> WHAT IS EXPECTED
Return, unchanged and with no pictures, the lines below from the very first through the one that contains "bookcase: (245, 153)".

> SUPPLIED MATERIAL

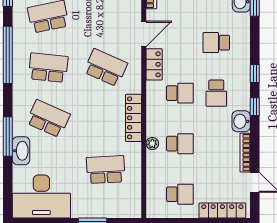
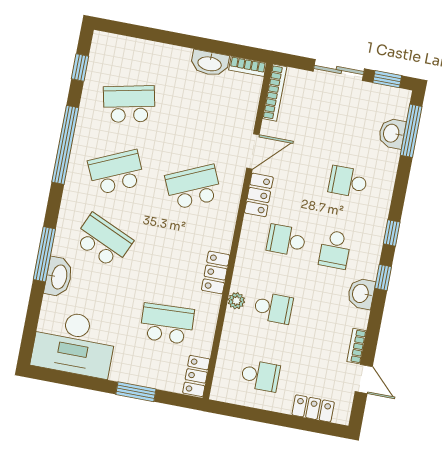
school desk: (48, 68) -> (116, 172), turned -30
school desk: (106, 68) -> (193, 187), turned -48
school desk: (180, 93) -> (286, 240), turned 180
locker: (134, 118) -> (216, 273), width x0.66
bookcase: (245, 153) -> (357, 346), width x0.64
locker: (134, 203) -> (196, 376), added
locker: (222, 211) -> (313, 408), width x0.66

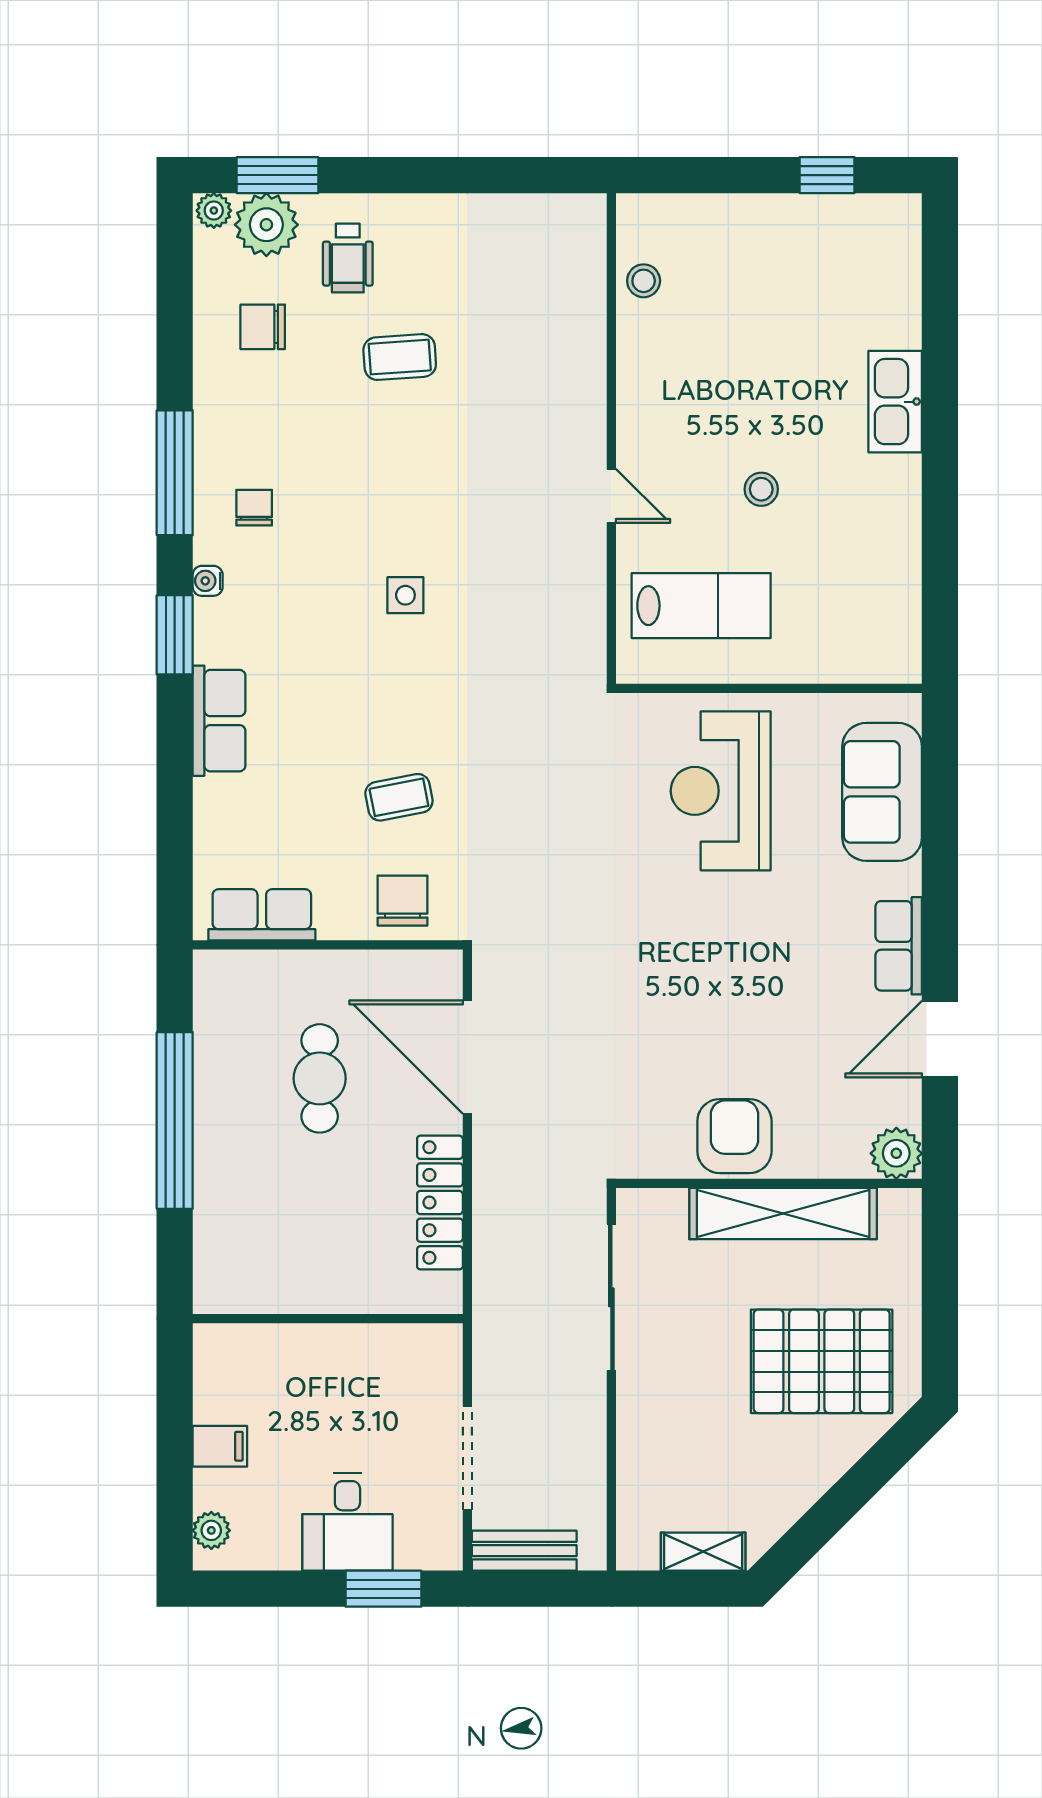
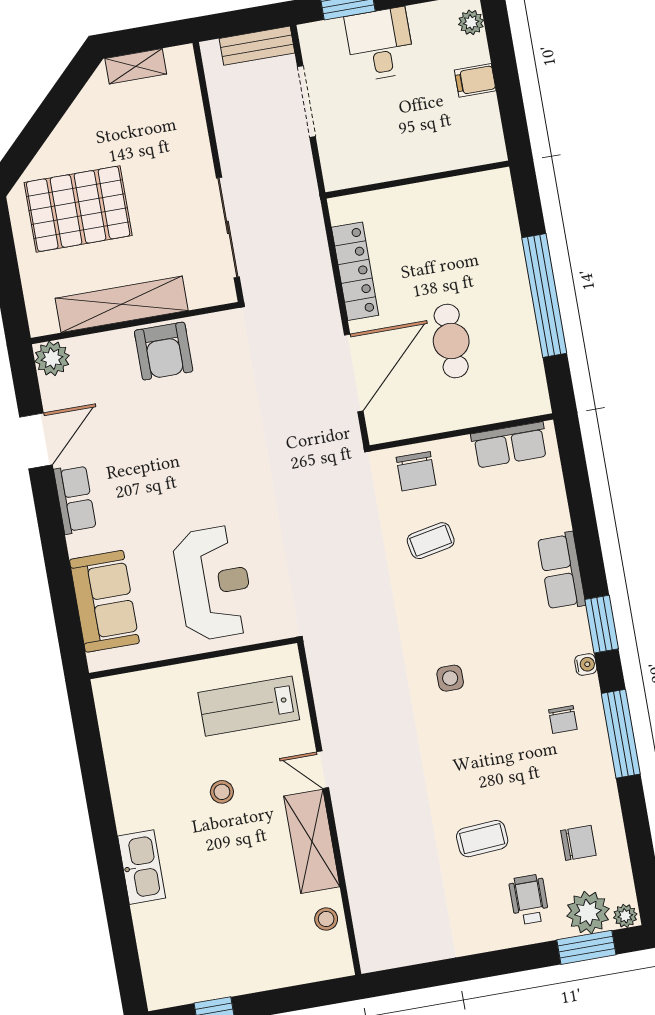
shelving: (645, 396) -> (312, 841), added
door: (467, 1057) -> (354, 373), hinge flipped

> ANSWER TO THE EXERCISE
school desk: (48, 68) -> (116, 172), turned -30
school desk: (106, 68) -> (193, 187), turned -48
school desk: (180, 93) -> (286, 240), turned 180
locker: (134, 118) -> (216, 273), width x0.66
bookcase: (245, 153) -> (357, 346), width x0.64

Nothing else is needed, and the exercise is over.